The entries below are to be reproduced exactly, with their pictures omitted.

BEGIN DATA FOR THIS EXERCISE

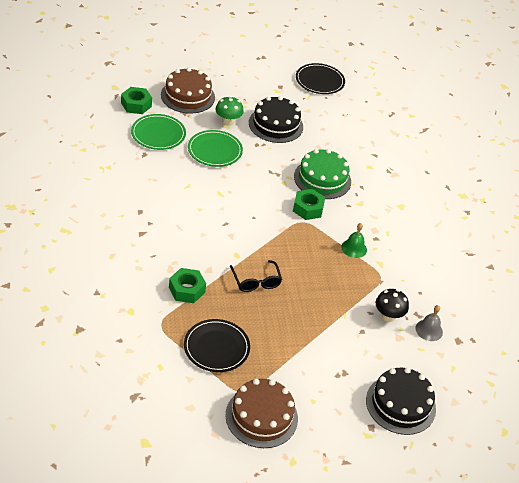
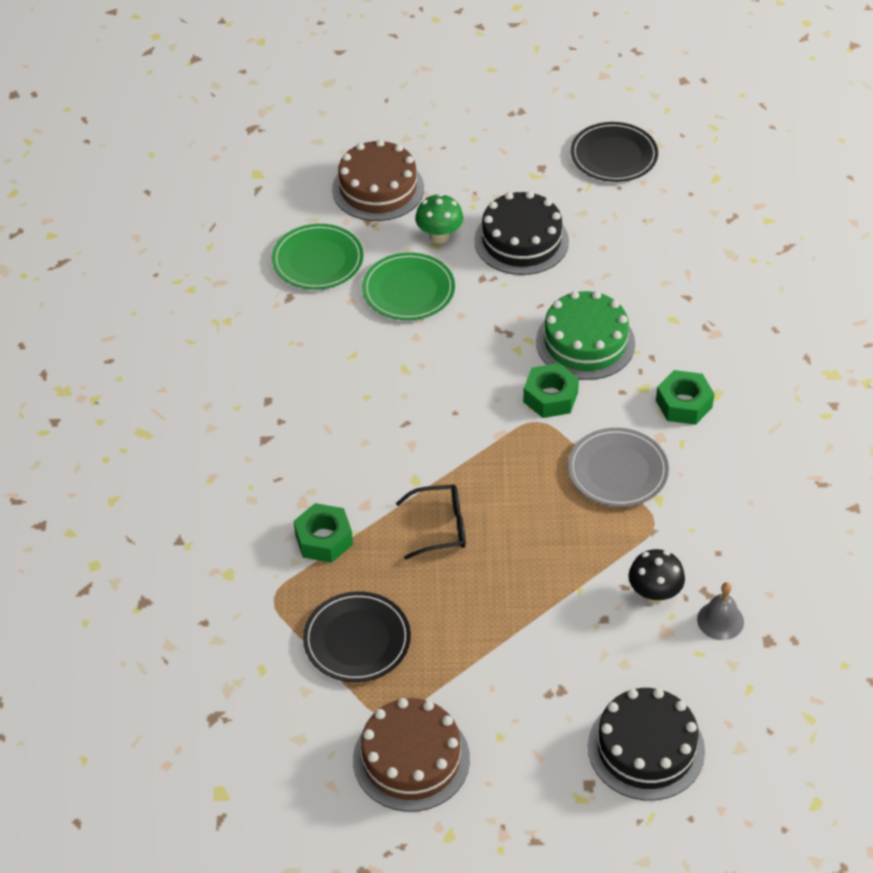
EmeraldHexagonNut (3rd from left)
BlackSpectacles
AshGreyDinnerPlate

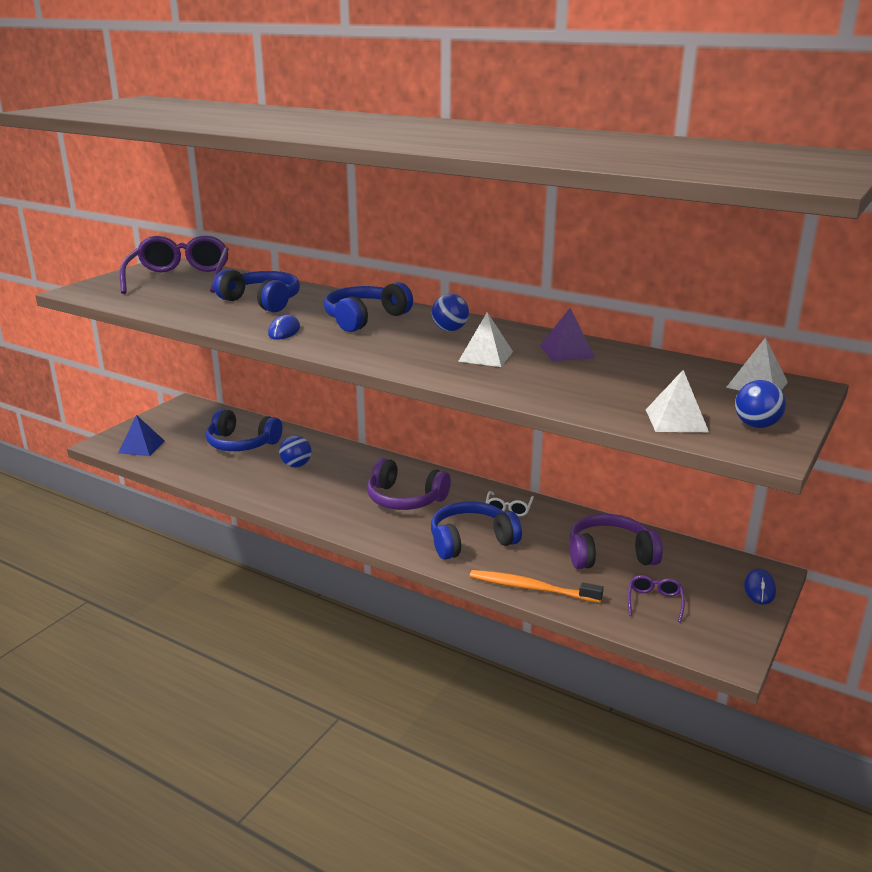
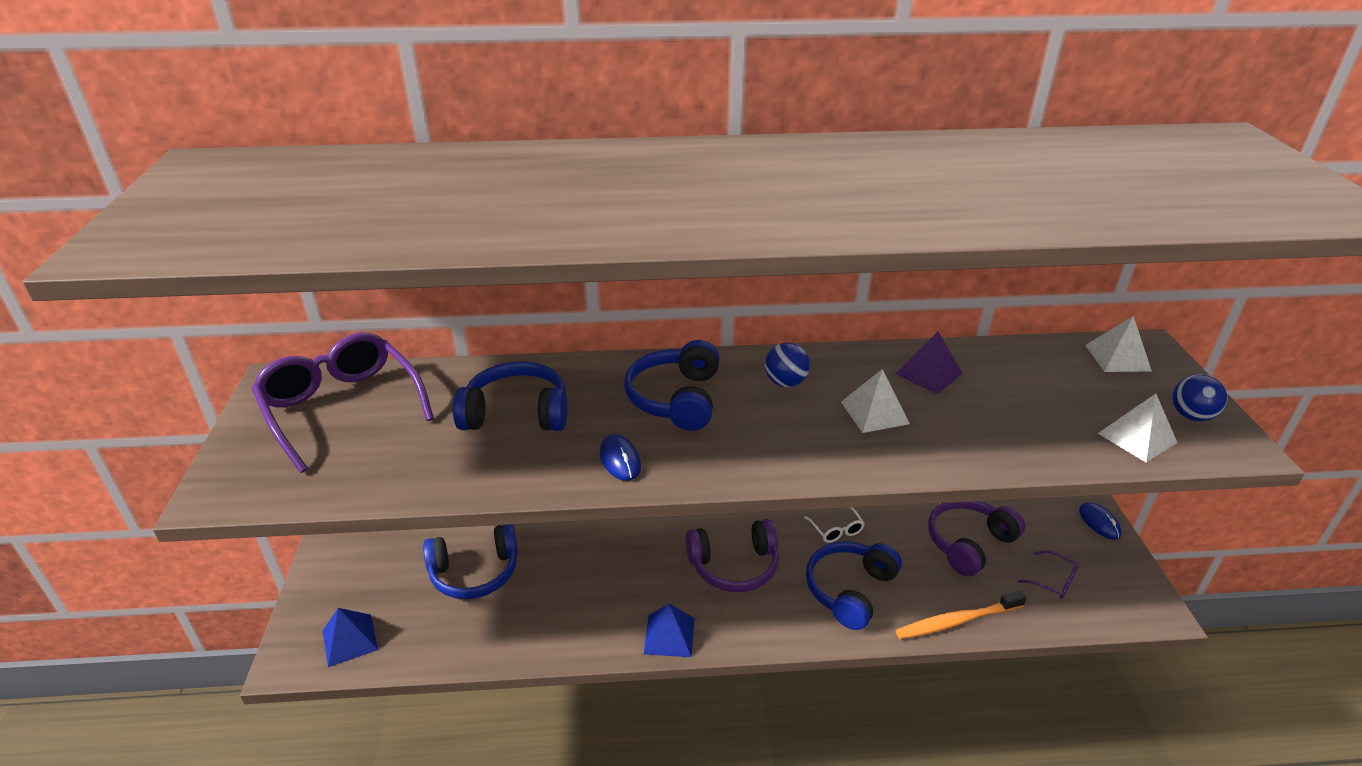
CobaltPlayBall (1st from left in the first image)
PurpleSpectacles (2nd from left)
CobaltPyramid (2nd from left)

END DATA FOR THIS EXERCISE

REPLY:
EmeraldHexagonNut (3rd from left)
BlackSpectacles
AshGreyDinnerPlate

CobaltPlayBall (1st from left in the first image)
PurpleSpectacles (2nd from left)
CobaltPyramid (2nd from left)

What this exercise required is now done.